(DATA PROVIDED begins)
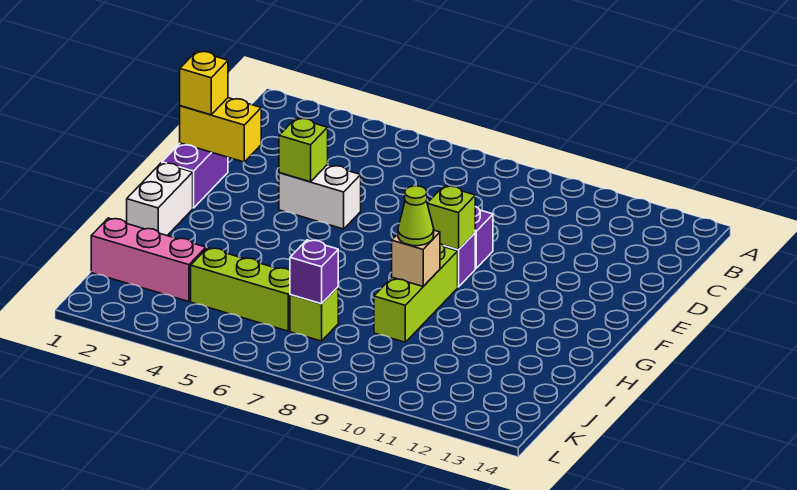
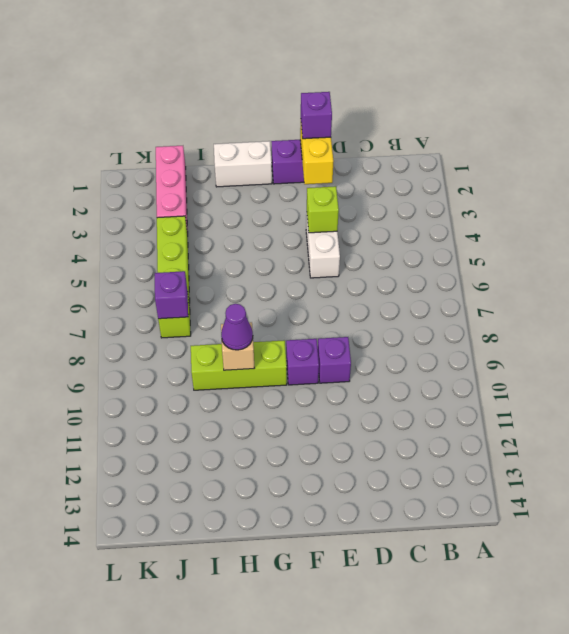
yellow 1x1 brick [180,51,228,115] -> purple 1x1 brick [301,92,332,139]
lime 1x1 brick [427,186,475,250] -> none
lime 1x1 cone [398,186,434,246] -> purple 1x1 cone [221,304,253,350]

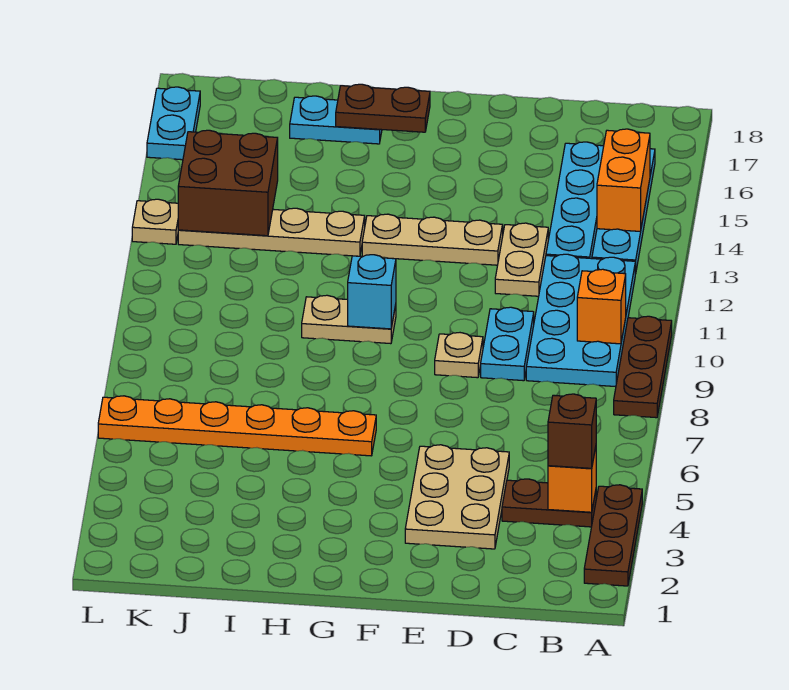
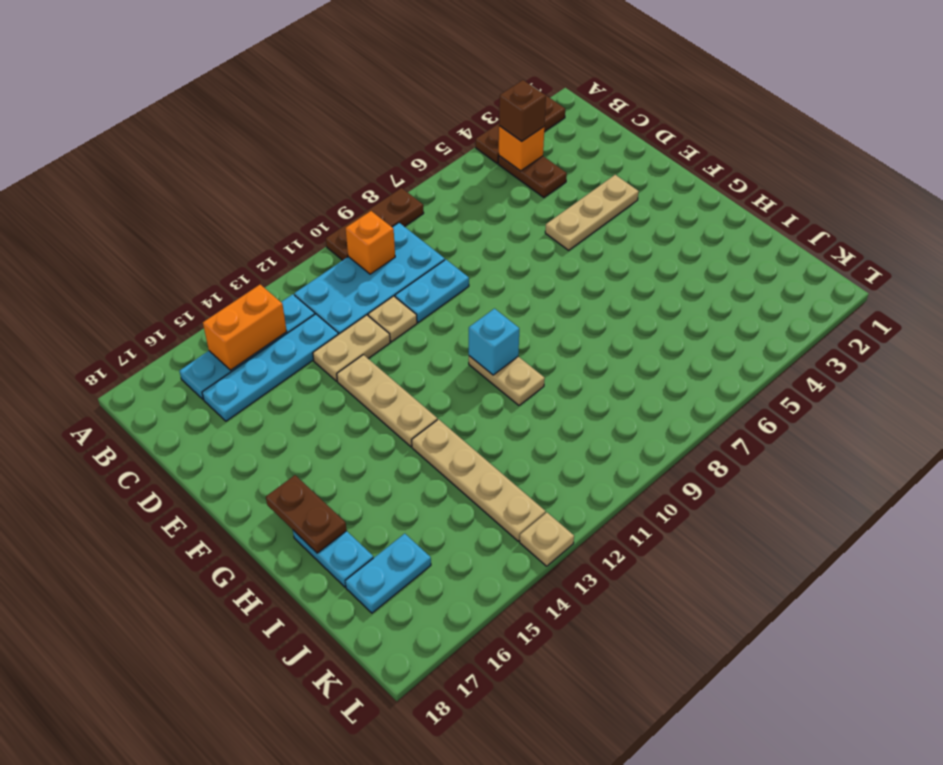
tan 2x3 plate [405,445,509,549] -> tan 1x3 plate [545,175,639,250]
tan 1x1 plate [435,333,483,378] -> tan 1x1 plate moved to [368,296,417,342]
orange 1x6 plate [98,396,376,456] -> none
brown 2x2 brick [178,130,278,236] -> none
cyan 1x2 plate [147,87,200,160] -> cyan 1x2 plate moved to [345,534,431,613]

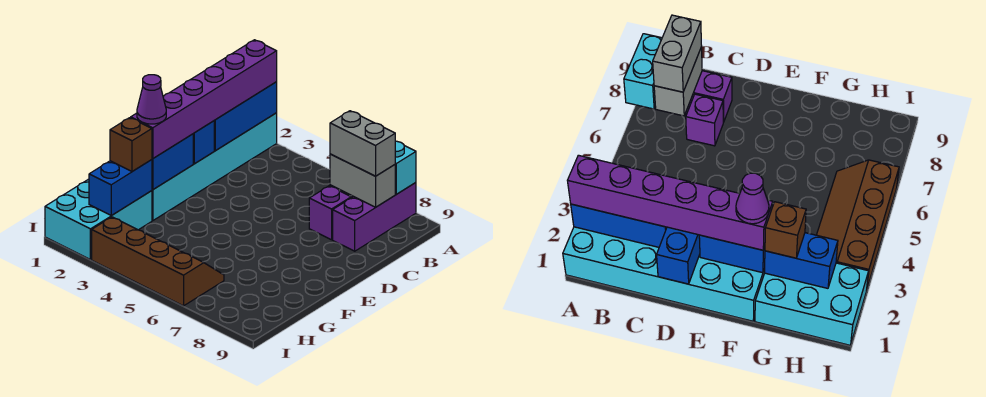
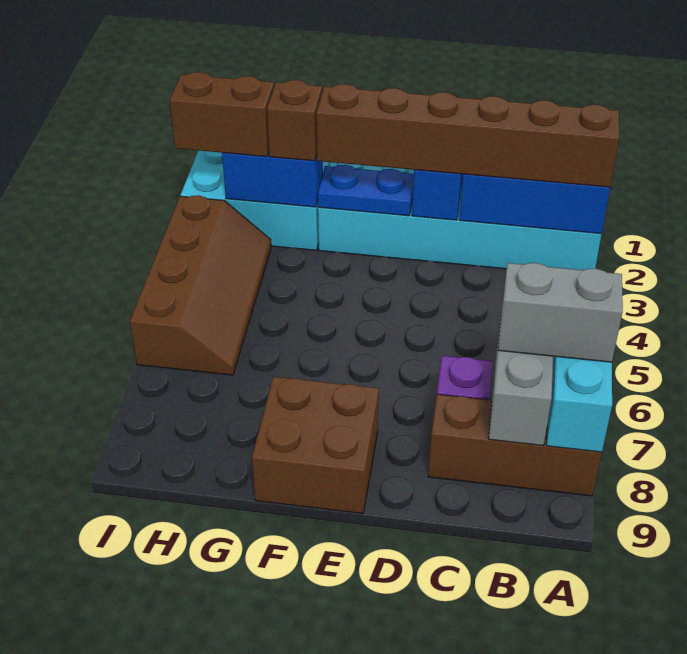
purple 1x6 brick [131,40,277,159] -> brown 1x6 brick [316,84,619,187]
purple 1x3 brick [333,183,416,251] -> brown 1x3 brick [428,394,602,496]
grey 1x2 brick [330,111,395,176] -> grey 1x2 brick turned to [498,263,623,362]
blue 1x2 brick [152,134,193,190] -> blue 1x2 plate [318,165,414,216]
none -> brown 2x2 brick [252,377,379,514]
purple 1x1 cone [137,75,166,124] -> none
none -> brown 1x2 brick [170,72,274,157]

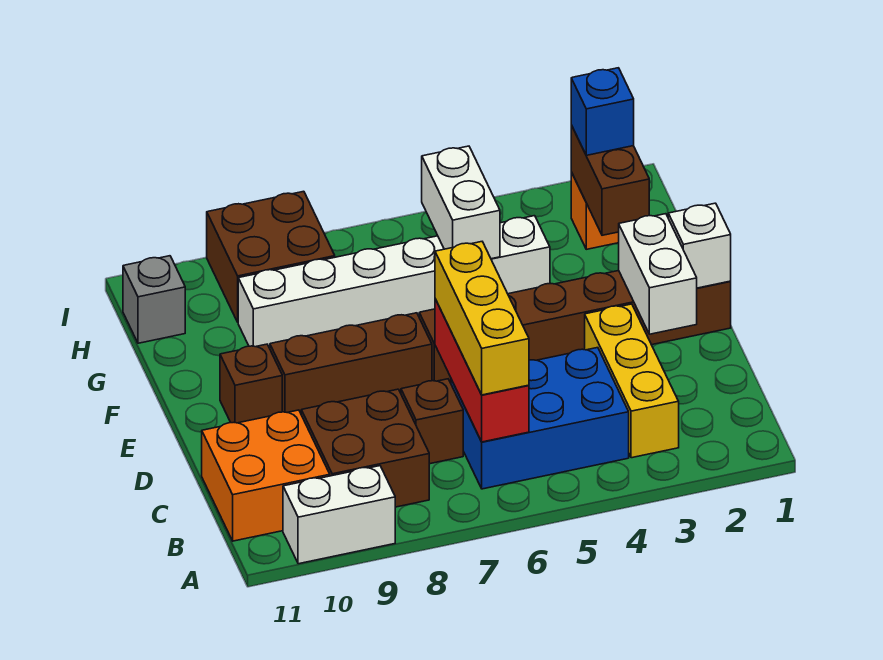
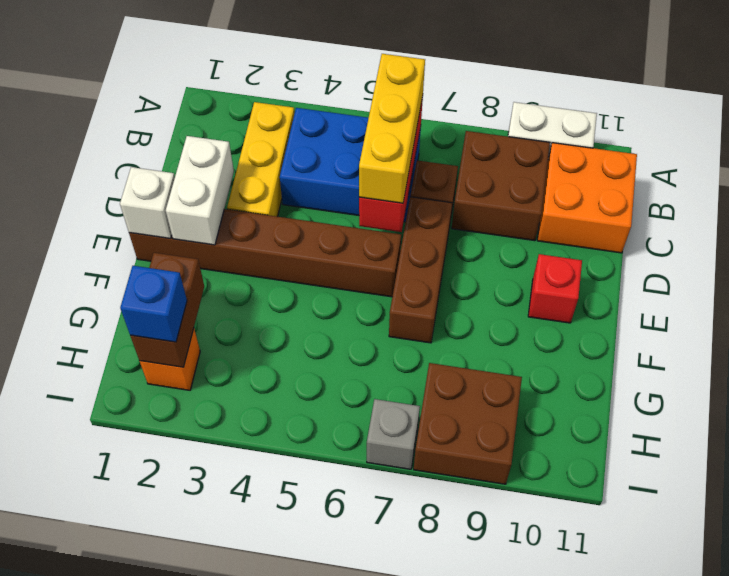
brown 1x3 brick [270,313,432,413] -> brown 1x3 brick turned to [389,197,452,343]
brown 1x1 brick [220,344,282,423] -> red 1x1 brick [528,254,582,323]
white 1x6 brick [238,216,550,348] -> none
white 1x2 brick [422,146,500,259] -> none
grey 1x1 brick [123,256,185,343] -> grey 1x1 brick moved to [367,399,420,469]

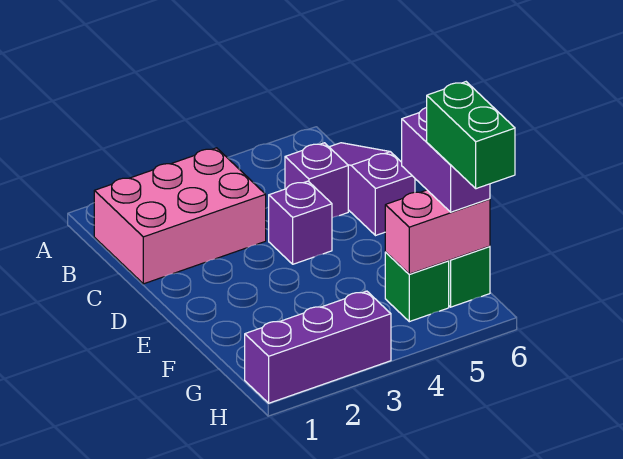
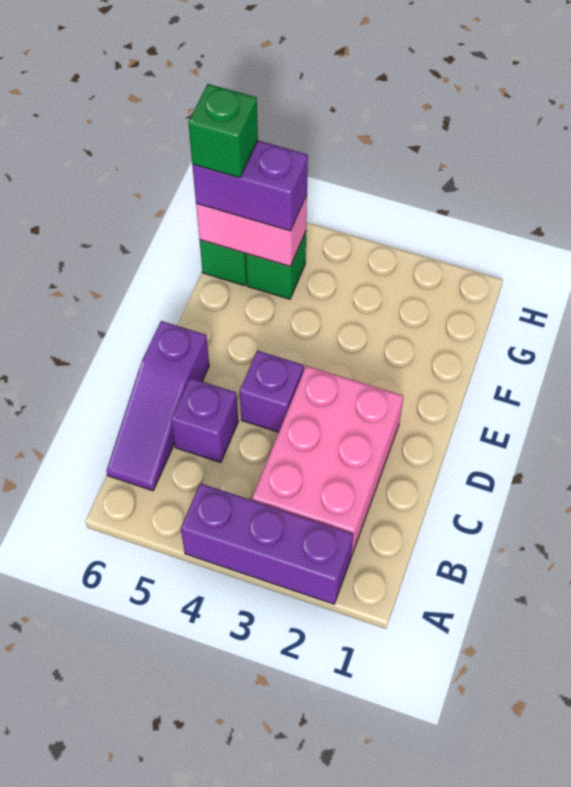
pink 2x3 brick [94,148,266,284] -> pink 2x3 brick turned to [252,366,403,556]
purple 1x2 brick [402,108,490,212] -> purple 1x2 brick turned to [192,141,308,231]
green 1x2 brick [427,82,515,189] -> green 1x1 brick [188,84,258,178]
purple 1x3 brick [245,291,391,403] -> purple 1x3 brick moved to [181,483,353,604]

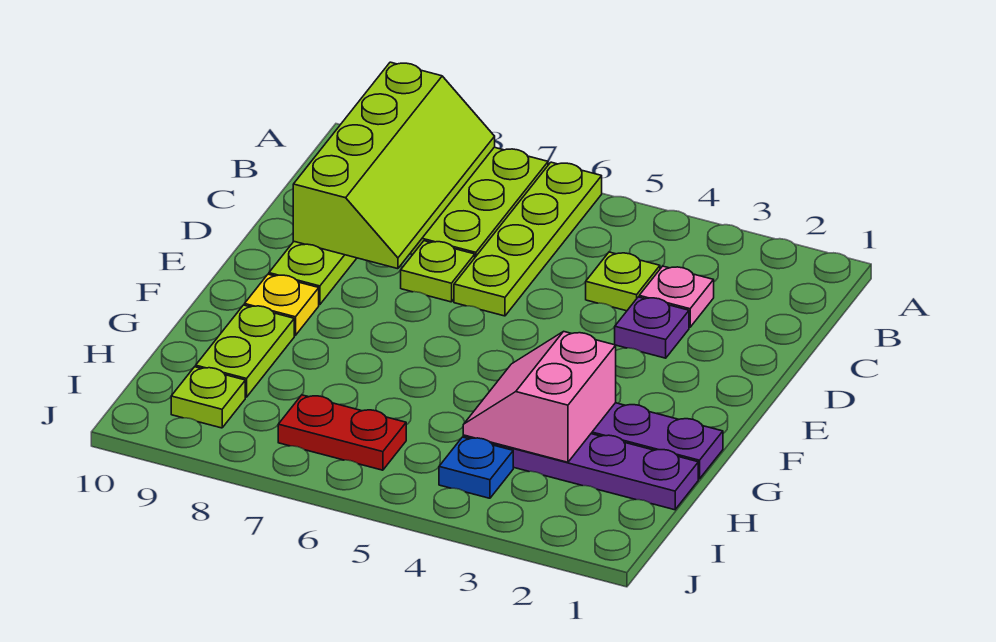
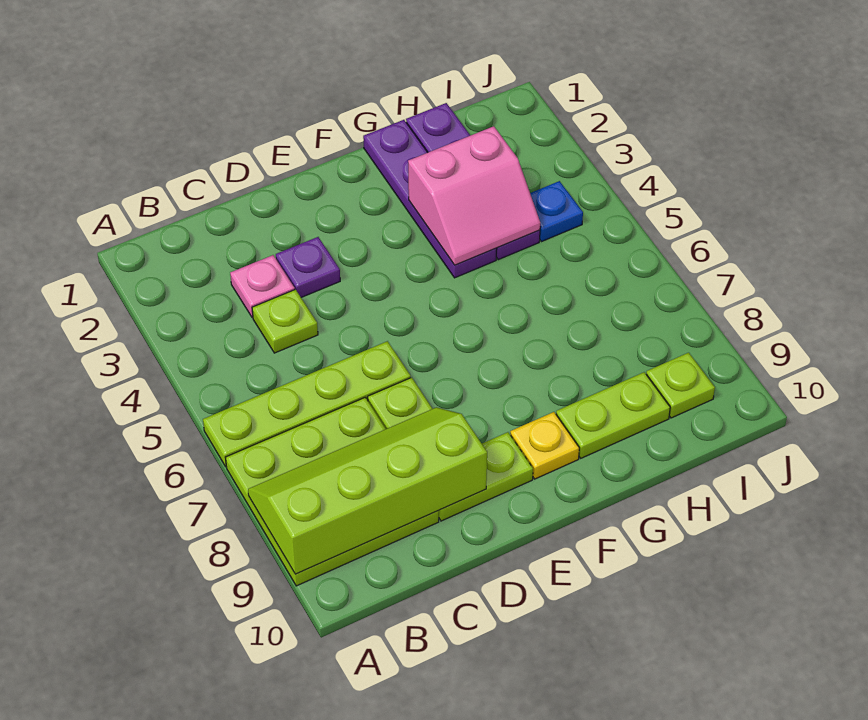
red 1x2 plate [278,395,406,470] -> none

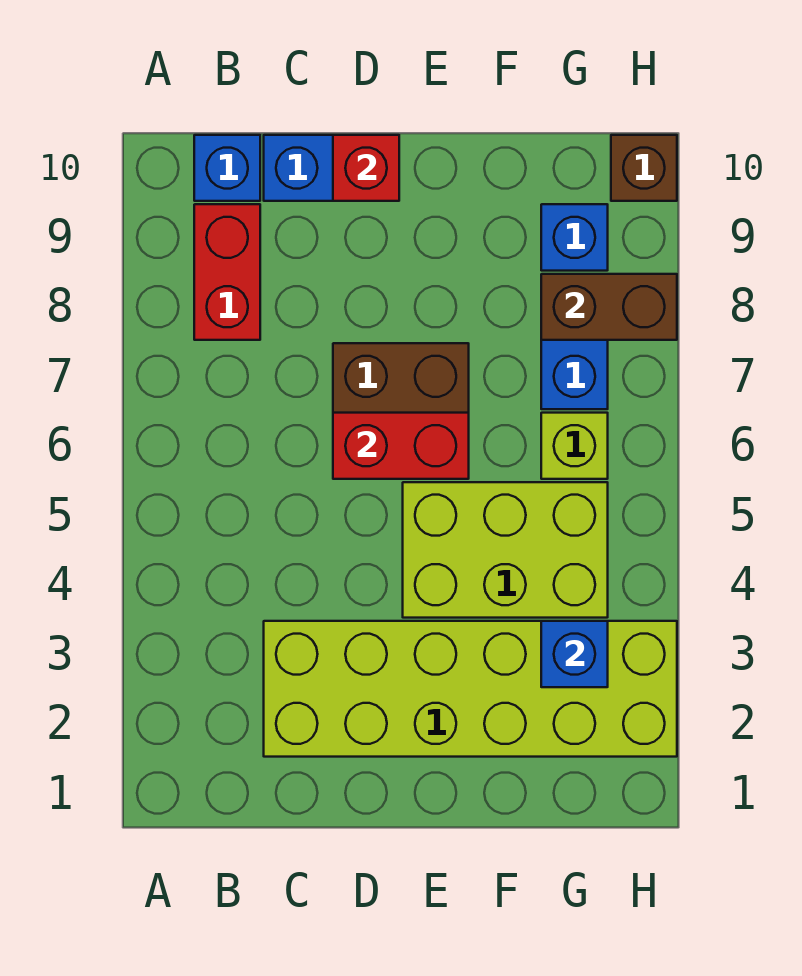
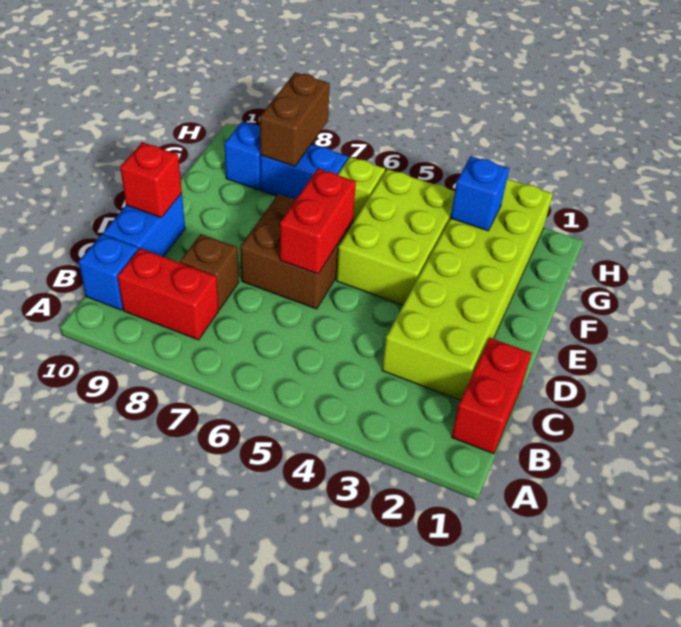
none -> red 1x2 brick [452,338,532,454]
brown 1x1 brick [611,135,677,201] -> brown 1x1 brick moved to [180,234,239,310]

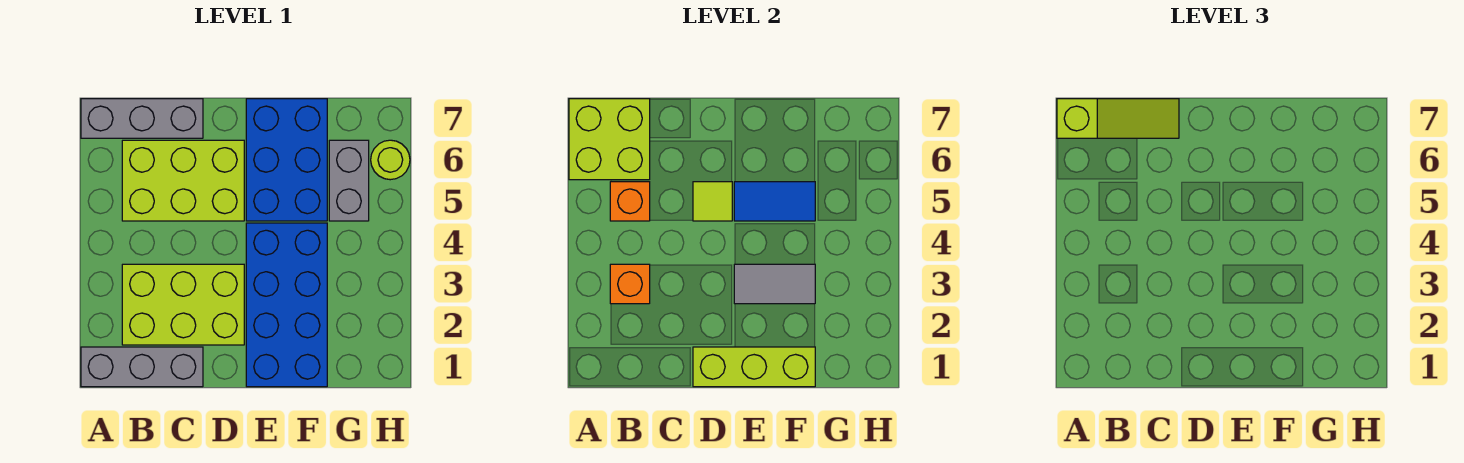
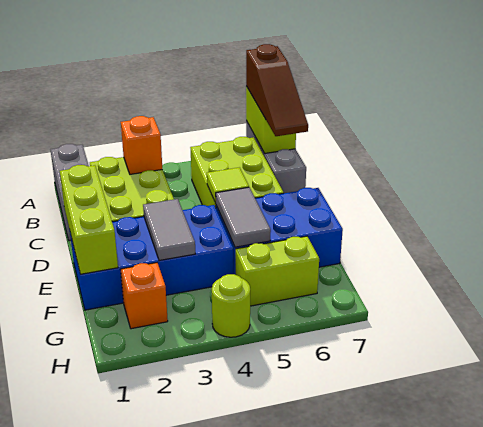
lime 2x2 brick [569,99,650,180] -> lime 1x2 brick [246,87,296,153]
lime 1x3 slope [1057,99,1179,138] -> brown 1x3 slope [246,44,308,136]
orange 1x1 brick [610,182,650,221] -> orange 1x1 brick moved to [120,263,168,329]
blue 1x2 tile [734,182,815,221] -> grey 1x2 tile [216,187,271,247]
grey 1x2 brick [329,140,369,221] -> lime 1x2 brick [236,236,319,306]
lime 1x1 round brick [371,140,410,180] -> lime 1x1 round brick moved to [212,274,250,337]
(DATA PROVIDED ends)
● JOB:
Write back the stretch of lines above that begins with the line holding "white 1x6 brick [238,216,550,348] -> none" and ends with the line holding "pink 2x3 brick [94,148,266,284]", both included, exactly as written. Pictures stay out.

● RESPONSE TO THIS TASK:
white 1x6 brick [238,216,550,348] -> none
white 1x2 brick [422,146,500,259] -> none
grey 1x1 brick [123,256,185,343] -> grey 1x1 brick moved to [367,399,420,469]

pink 2x3 brick [94,148,266,284] -> pink 2x3 brick turned to [252,366,403,556]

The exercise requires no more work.